START Provided data
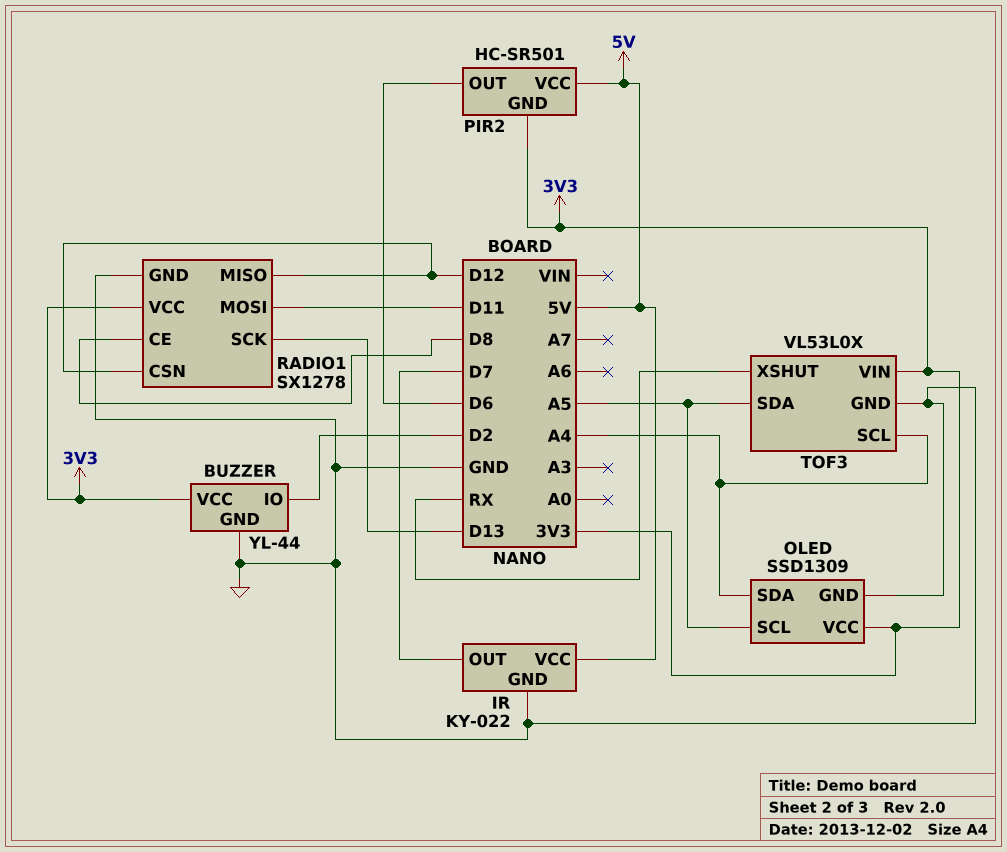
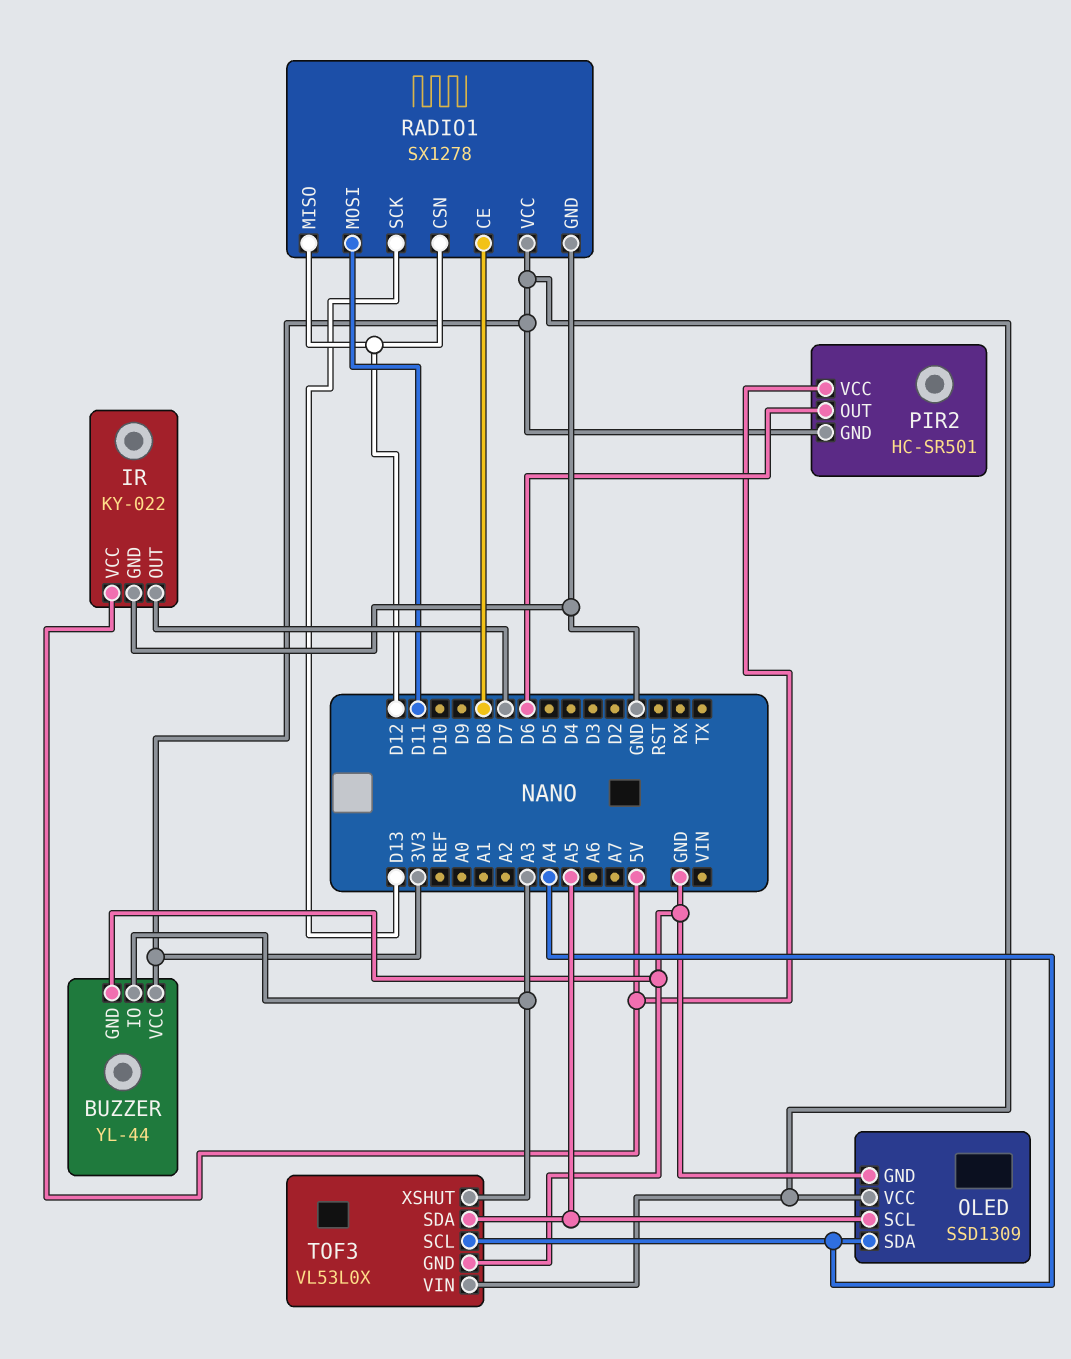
BUZZER pin IO: D2 -> A3
TOF3 pin XSHUT: RX -> A3

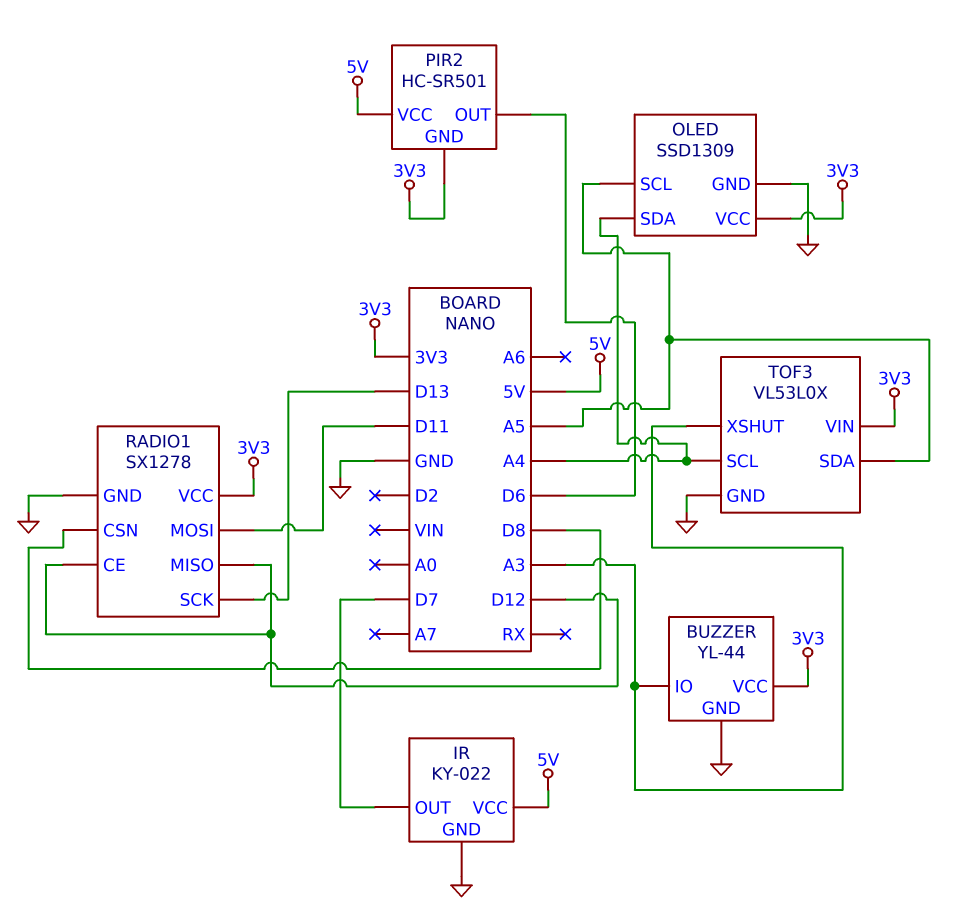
RADIO1 pin CE: D8 -> D12
RADIO1 pin CSN: D12 -> D8

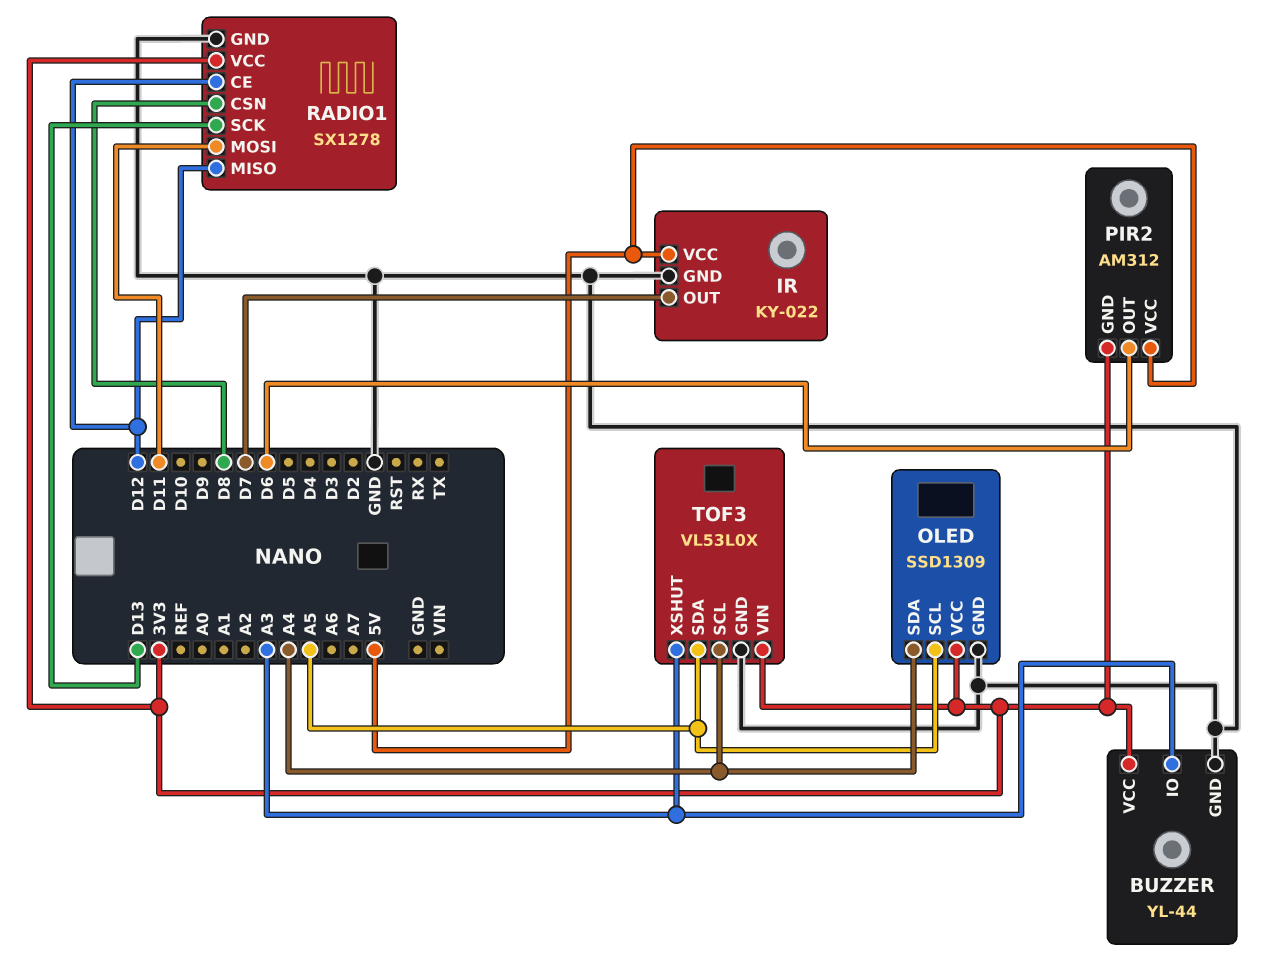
PIR2: HC-SR501 -> AM312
END Provided data
> **Work instructions**:
I'd like the material above repeated exactly, with the pictures omitted.

> **Solved problem**:
BUZZER pin IO: D2 -> A3
TOF3 pin XSHUT: RX -> A3

RADIO1 pin CE: D8 -> D12
RADIO1 pin CSN: D12 -> D8

PIR2: HC-SR501 -> AM312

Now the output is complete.